* **WHAT THE TASK ASKS**: Set down each record exactly. Omit the pictures.

* **LISTED RECORDS**:
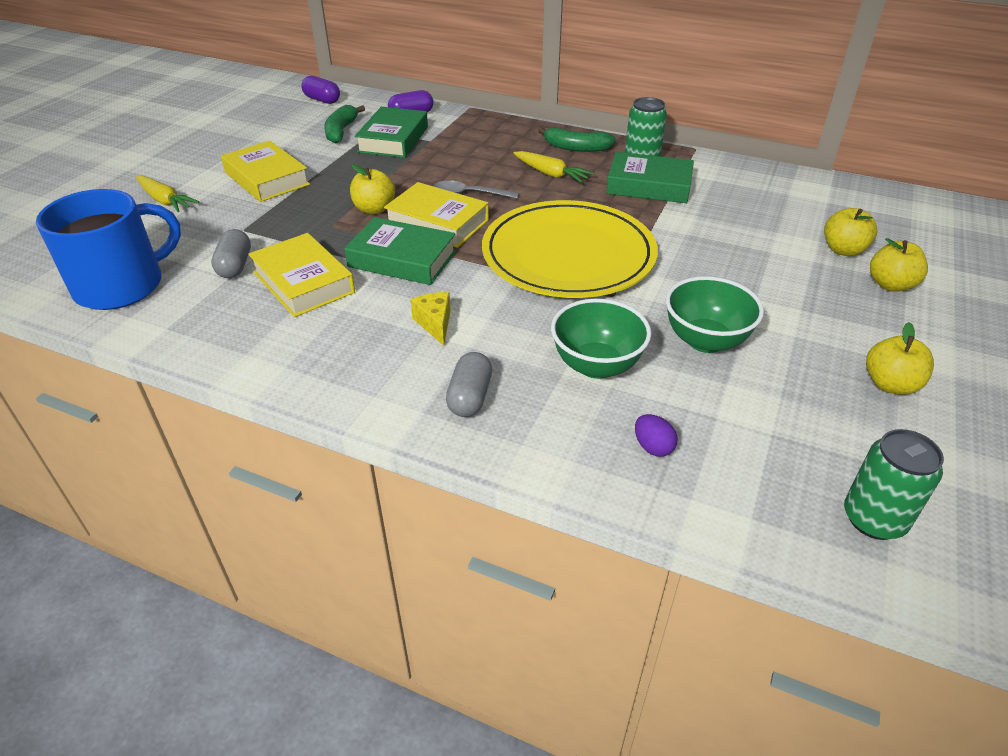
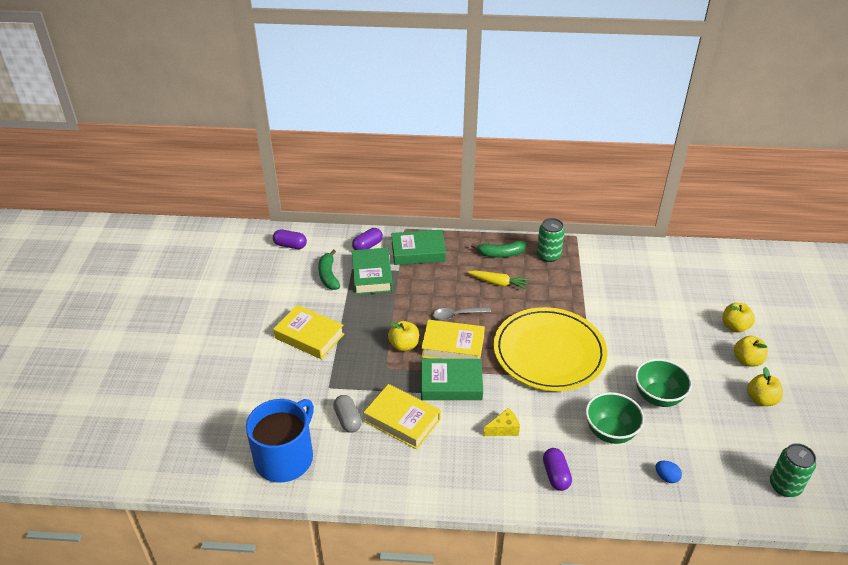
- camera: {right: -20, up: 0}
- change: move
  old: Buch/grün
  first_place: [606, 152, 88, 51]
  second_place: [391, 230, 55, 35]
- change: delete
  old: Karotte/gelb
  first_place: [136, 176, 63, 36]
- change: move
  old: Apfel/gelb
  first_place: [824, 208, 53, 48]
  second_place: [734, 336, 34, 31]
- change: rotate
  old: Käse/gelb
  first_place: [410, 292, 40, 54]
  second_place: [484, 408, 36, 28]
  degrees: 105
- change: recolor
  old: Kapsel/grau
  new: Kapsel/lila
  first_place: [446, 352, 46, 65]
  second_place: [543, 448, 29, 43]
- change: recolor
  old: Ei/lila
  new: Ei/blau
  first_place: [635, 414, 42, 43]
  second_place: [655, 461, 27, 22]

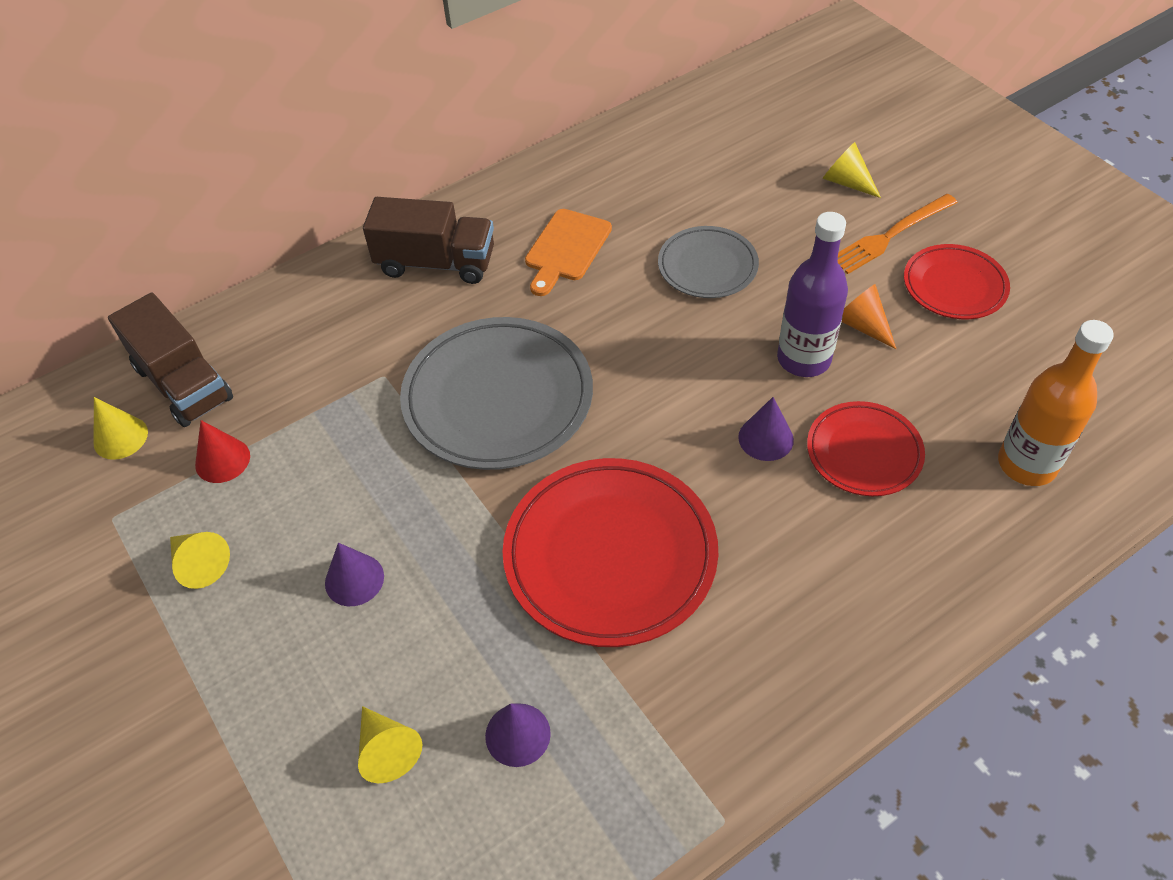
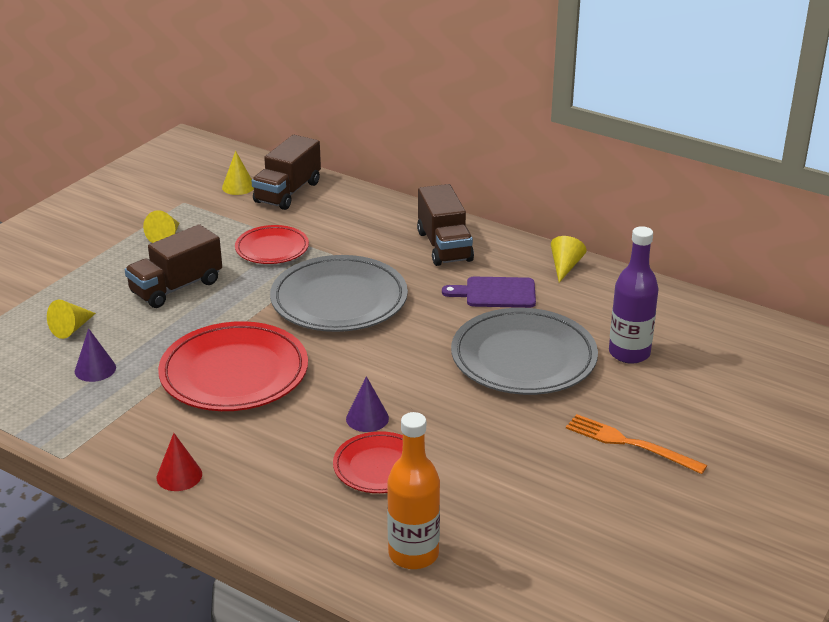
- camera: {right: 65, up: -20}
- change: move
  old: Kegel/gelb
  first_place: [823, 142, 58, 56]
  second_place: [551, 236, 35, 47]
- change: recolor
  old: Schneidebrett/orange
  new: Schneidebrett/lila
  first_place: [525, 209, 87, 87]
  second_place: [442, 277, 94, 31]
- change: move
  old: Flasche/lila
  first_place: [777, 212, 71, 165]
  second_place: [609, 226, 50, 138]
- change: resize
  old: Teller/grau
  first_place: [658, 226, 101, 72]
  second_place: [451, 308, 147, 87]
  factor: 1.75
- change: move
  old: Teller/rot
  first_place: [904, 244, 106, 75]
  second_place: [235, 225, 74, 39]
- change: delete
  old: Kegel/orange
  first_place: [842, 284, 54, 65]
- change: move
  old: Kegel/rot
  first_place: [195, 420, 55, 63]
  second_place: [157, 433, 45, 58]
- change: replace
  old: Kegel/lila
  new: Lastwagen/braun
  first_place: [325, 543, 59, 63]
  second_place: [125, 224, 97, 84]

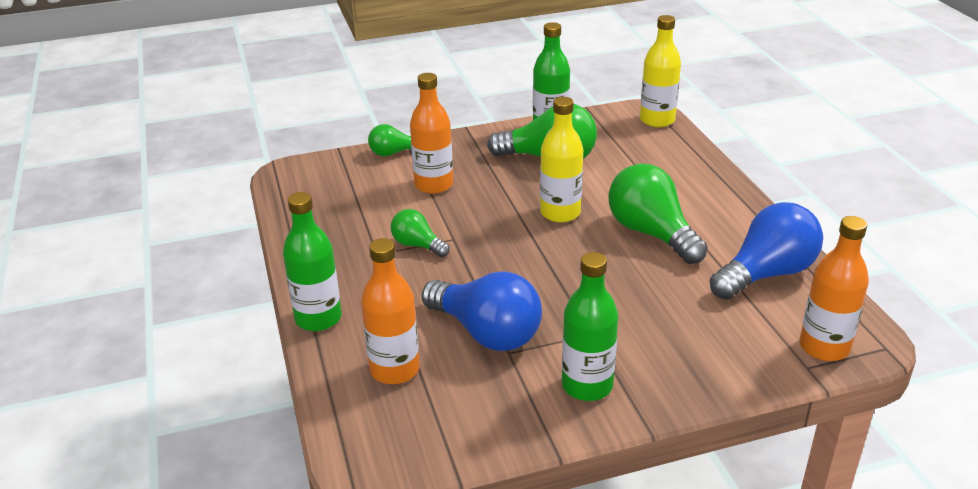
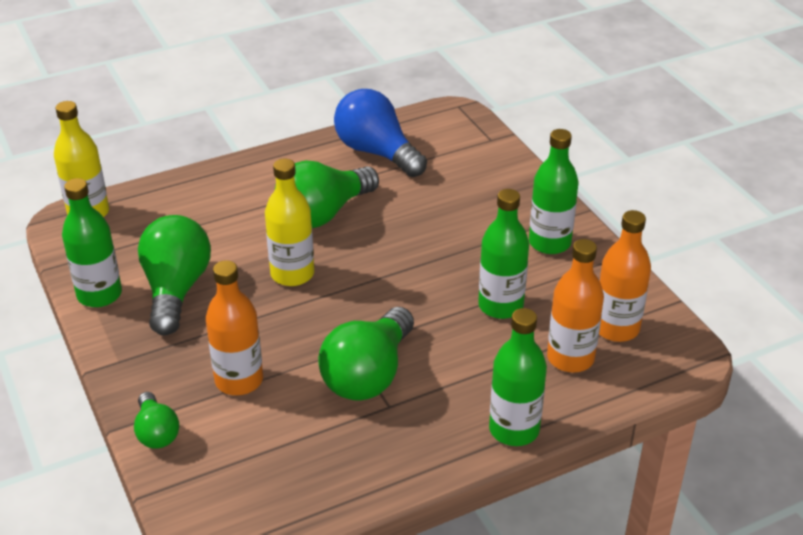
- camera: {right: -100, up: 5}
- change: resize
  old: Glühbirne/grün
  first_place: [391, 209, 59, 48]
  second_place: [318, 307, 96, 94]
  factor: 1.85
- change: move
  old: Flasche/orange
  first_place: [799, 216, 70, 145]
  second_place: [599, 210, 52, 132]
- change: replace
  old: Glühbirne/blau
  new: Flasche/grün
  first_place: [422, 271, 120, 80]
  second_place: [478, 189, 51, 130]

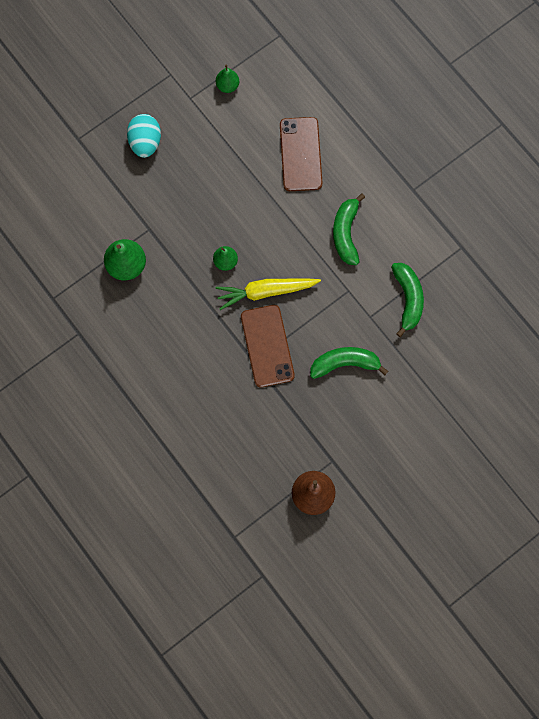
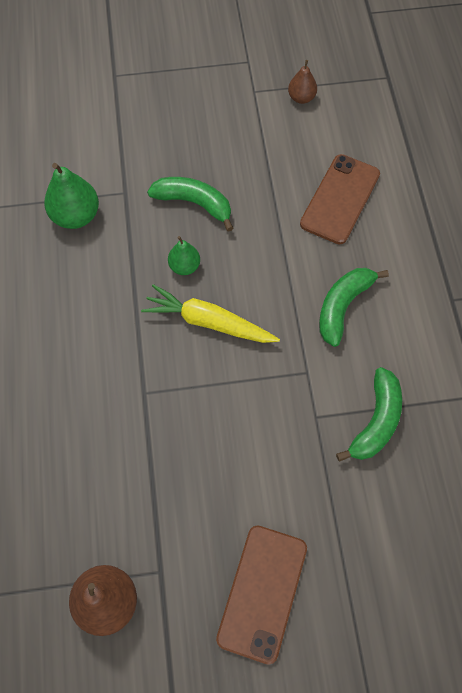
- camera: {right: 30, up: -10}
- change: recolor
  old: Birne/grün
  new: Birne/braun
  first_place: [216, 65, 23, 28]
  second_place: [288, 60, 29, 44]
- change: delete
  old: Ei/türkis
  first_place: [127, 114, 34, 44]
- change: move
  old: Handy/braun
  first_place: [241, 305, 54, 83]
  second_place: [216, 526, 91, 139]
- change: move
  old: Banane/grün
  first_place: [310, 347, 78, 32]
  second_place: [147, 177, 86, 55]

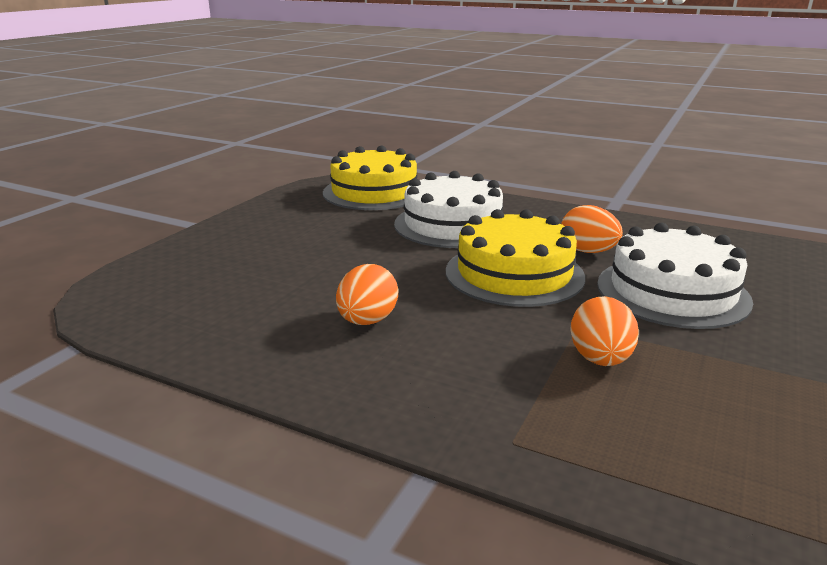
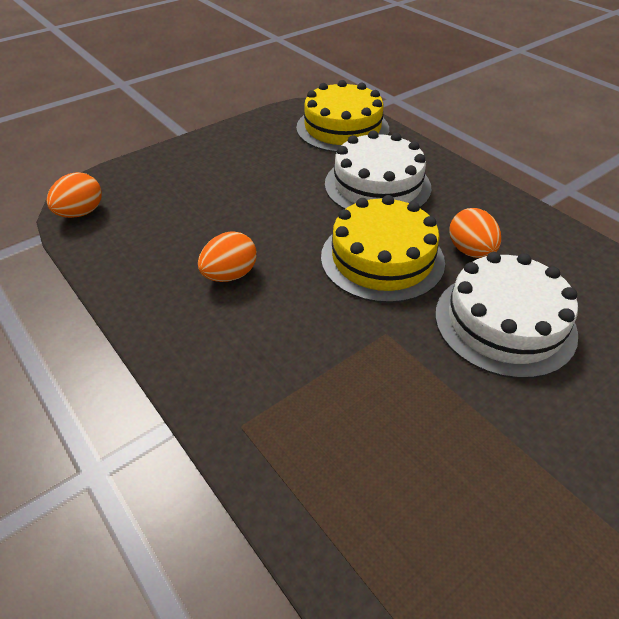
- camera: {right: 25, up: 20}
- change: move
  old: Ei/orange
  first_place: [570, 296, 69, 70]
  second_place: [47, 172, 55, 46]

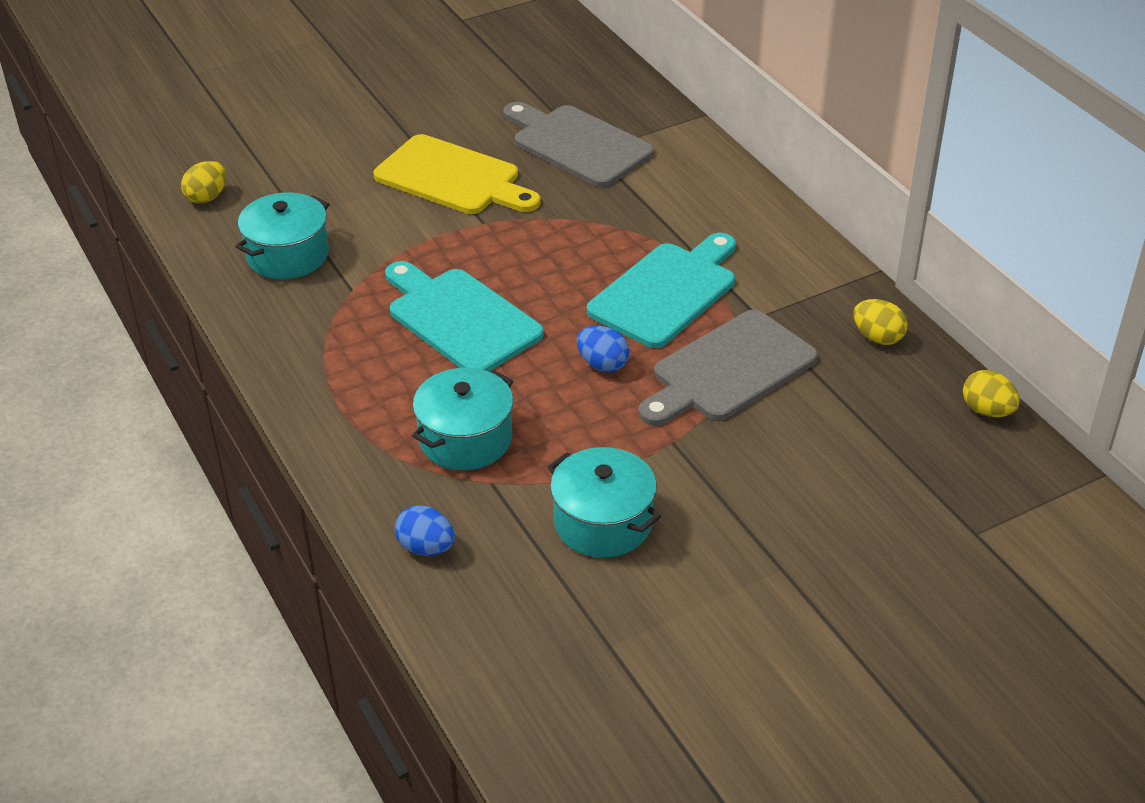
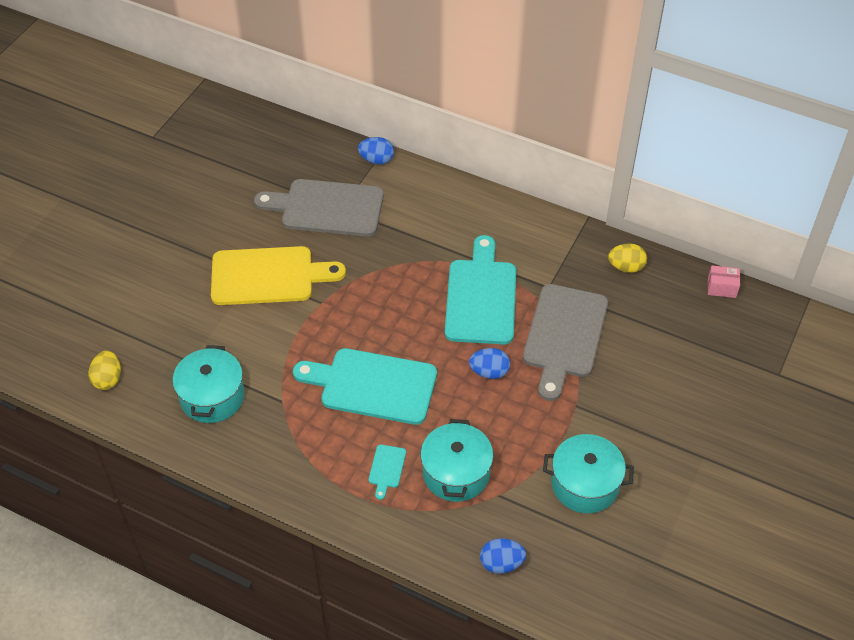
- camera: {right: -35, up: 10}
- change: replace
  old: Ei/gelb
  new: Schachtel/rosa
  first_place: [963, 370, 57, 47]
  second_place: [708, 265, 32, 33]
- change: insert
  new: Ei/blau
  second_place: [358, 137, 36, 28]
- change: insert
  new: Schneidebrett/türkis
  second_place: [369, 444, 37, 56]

* **TASK SOLUTION**:
- camera: {right: -20, up: 0}
- change: move
  old: Buch/grün
  first_place: [606, 152, 88, 51]
  second_place: [391, 230, 55, 35]
- change: delete
  old: Karotte/gelb
  first_place: [136, 176, 63, 36]
- change: move
  old: Apfel/gelb
  first_place: [824, 208, 53, 48]
  second_place: [734, 336, 34, 31]
- change: rotate
  old: Käse/gelb
  first_place: [410, 292, 40, 54]
  second_place: [484, 408, 36, 28]
  degrees: 105
- change: recolor
  old: Kapsel/grau
  new: Kapsel/lila
  first_place: [446, 352, 46, 65]
  second_place: [543, 448, 29, 43]
- change: recolor
  old: Ei/lila
  new: Ei/blau
  first_place: [635, 414, 42, 43]
  second_place: [655, 461, 27, 22]

- camera: {right: 65, up: -20}
- change: move
  old: Kegel/gelb
  first_place: [823, 142, 58, 56]
  second_place: [551, 236, 35, 47]
- change: recolor
  old: Schneidebrett/orange
  new: Schneidebrett/lila
  first_place: [525, 209, 87, 87]
  second_place: [442, 277, 94, 31]
- change: move
  old: Flasche/lila
  first_place: [777, 212, 71, 165]
  second_place: [609, 226, 50, 138]
- change: resize
  old: Teller/grau
  first_place: [658, 226, 101, 72]
  second_place: [451, 308, 147, 87]
  factor: 1.75
- change: move
  old: Teller/rot
  first_place: [904, 244, 106, 75]
  second_place: [235, 225, 74, 39]
- change: delete
  old: Kegel/orange
  first_place: [842, 284, 54, 65]
- change: move
  old: Kegel/rot
  first_place: [195, 420, 55, 63]
  second_place: [157, 433, 45, 58]
- change: replace
  old: Kegel/lila
  new: Lastwagen/braun
  first_place: [325, 543, 59, 63]
  second_place: [125, 224, 97, 84]

- camera: {right: -100, up: 5}
- change: resize
  old: Glühbirne/grün
  first_place: [391, 209, 59, 48]
  second_place: [318, 307, 96, 94]
  factor: 1.85
- change: move
  old: Flasche/orange
  first_place: [799, 216, 70, 145]
  second_place: [599, 210, 52, 132]
- change: replace
  old: Glühbirne/blau
  new: Flasche/grün
  first_place: [422, 271, 120, 80]
  second_place: [478, 189, 51, 130]

- camera: {right: 30, up: -10}
- change: recolor
  old: Birne/grün
  new: Birne/braun
  first_place: [216, 65, 23, 28]
  second_place: [288, 60, 29, 44]
- change: delete
  old: Ei/türkis
  first_place: [127, 114, 34, 44]
- change: move
  old: Handy/braun
  first_place: [241, 305, 54, 83]
  second_place: [216, 526, 91, 139]
- change: move
  old: Banane/grün
  first_place: [310, 347, 78, 32]
  second_place: [147, 177, 86, 55]

- camera: {right: 25, up: 20}
- change: move
  old: Ei/orange
  first_place: [570, 296, 69, 70]
  second_place: [47, 172, 55, 46]

- camera: {right: -35, up: 10}
- change: replace
  old: Ei/gelb
  new: Schachtel/rosa
  first_place: [963, 370, 57, 47]
  second_place: [708, 265, 32, 33]
- change: insert
  new: Ei/blau
  second_place: [358, 137, 36, 28]
- change: insert
  new: Schneidebrett/türkis
  second_place: [369, 444, 37, 56]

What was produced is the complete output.